### What needs to be done
Figure out the number of lines in the entries that hold the string "brązowy", then give that number and nothing else.

Information shown Start Marker

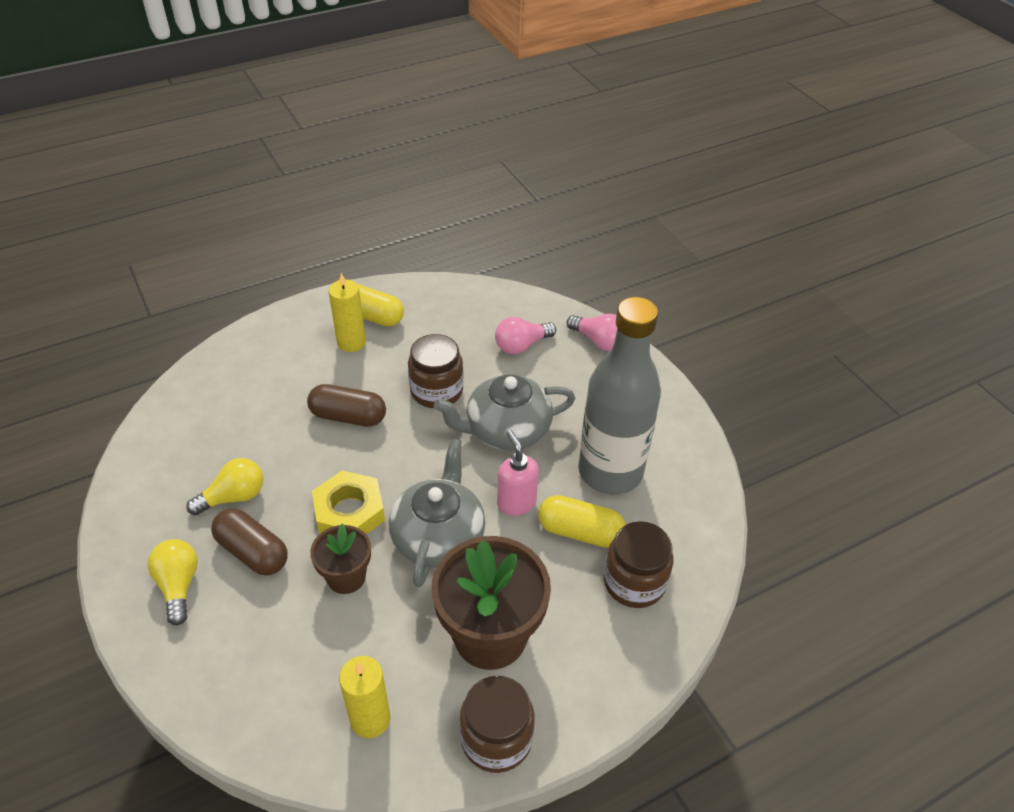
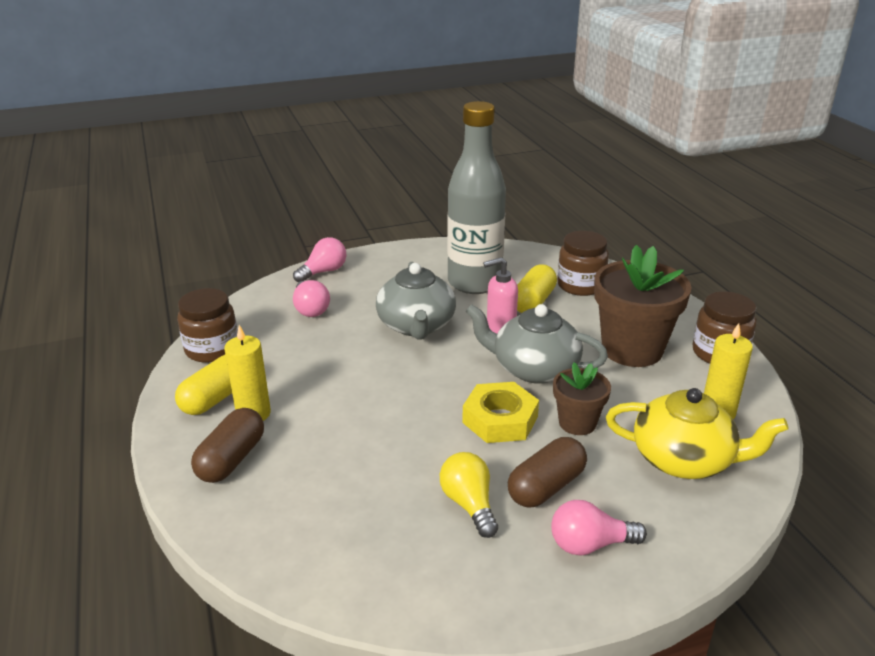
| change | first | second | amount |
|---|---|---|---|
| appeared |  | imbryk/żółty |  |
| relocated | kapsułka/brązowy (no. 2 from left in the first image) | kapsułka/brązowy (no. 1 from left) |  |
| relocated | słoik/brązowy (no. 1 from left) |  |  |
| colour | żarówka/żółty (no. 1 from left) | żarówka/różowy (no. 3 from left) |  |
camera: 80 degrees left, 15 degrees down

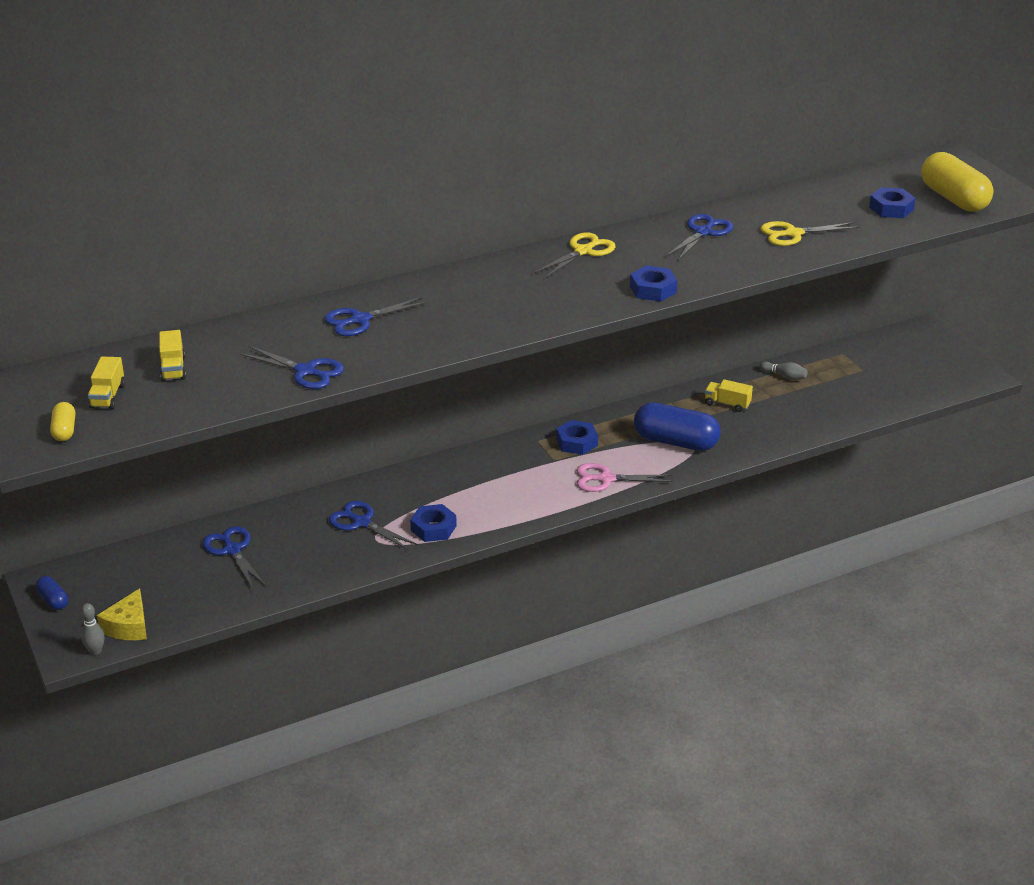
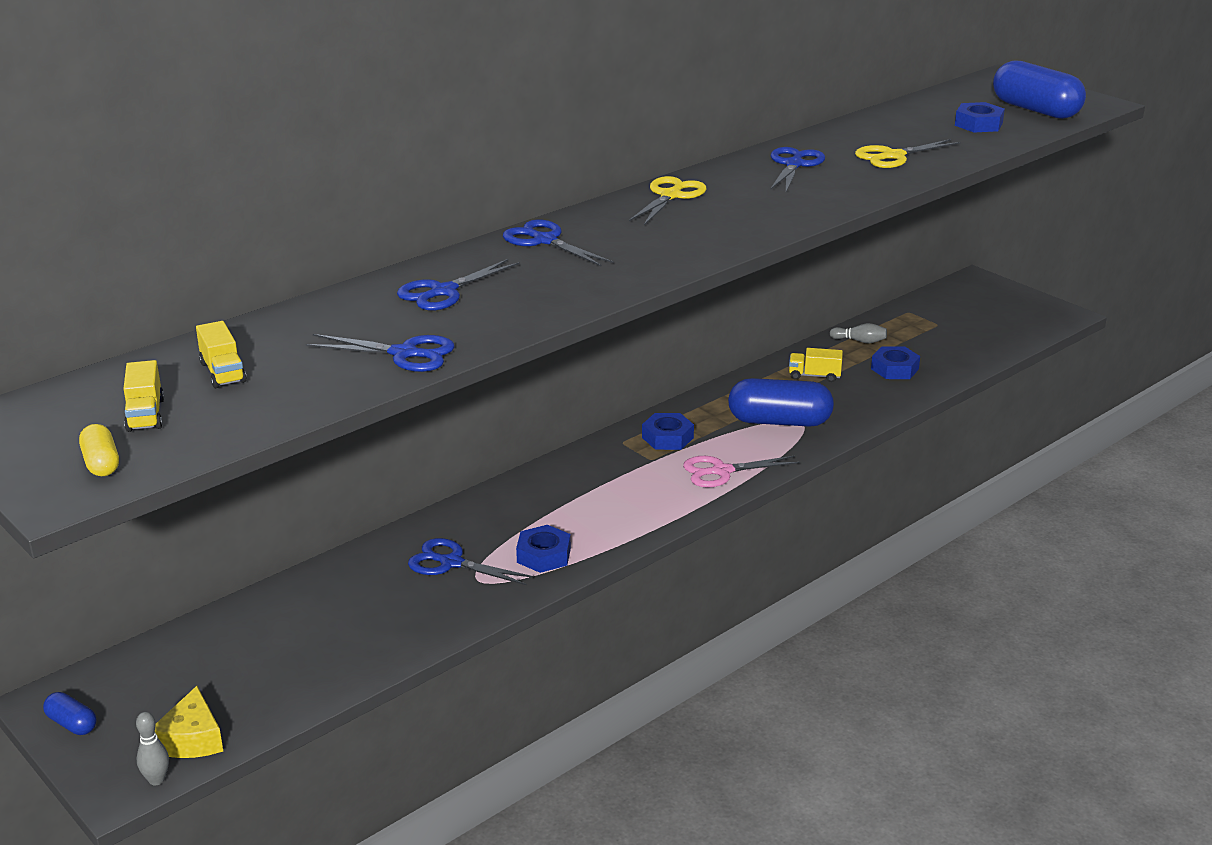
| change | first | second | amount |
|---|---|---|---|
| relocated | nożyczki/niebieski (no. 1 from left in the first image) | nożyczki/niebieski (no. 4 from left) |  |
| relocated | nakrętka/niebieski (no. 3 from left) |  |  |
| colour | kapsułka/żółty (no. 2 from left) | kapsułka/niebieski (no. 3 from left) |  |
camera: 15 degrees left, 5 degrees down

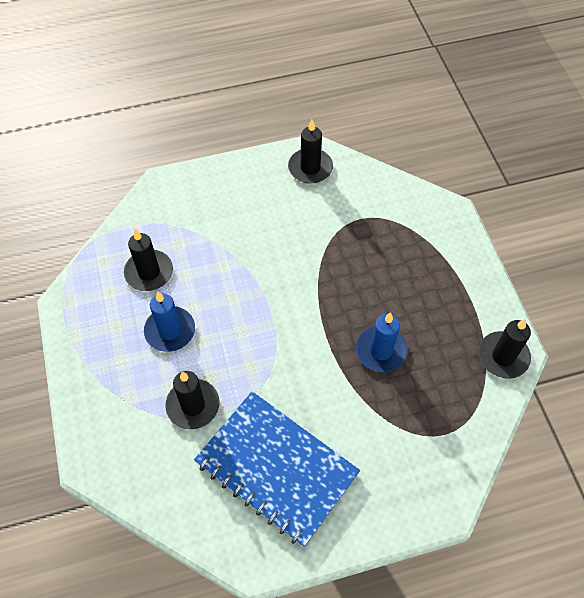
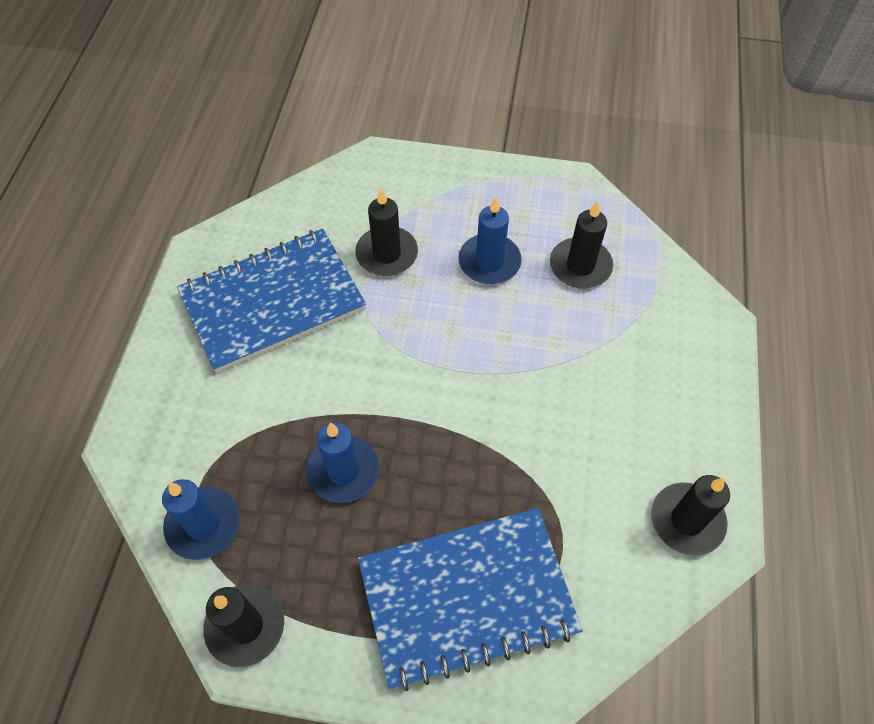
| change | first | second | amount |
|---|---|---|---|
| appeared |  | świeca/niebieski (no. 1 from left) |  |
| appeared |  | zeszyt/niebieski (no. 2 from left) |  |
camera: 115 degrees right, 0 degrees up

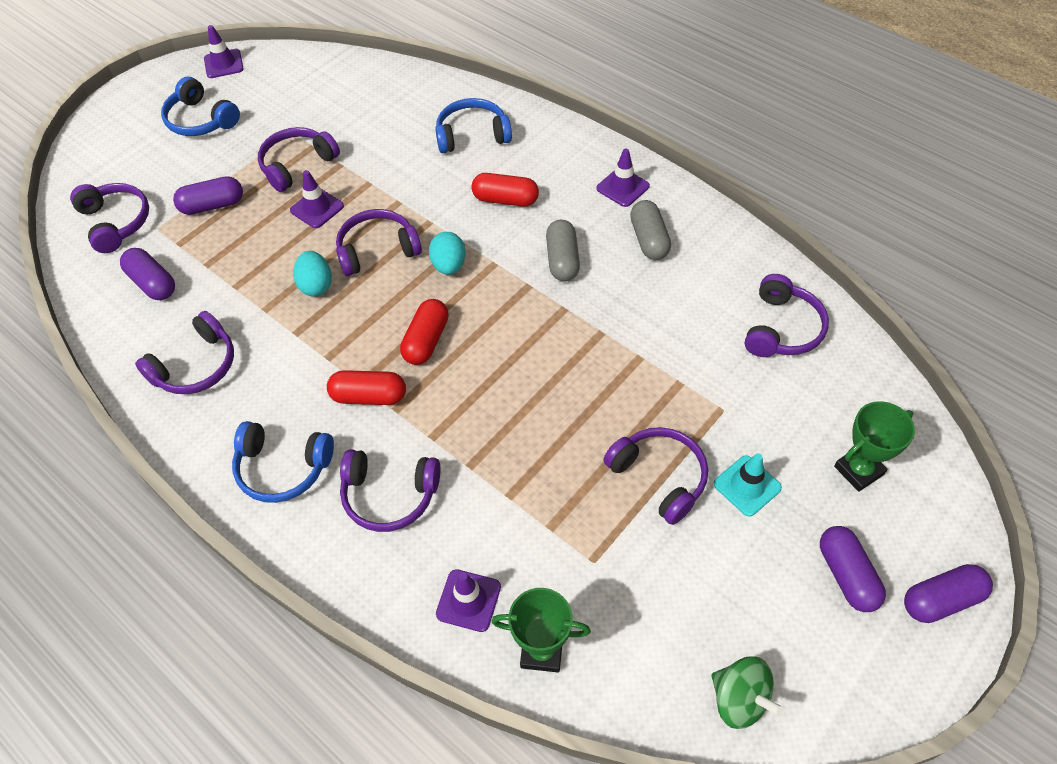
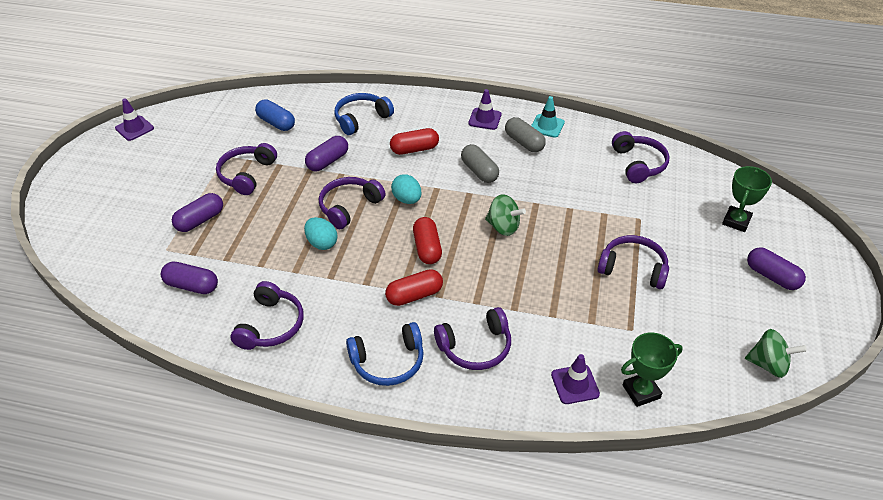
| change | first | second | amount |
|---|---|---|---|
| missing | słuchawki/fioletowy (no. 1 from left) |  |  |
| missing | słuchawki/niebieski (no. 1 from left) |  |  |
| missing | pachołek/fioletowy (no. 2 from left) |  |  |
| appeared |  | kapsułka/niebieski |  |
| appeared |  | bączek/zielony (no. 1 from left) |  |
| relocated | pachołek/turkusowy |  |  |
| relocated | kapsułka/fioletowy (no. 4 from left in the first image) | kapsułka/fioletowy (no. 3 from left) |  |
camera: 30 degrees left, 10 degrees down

Information shown End Marker

### Exercise answer
2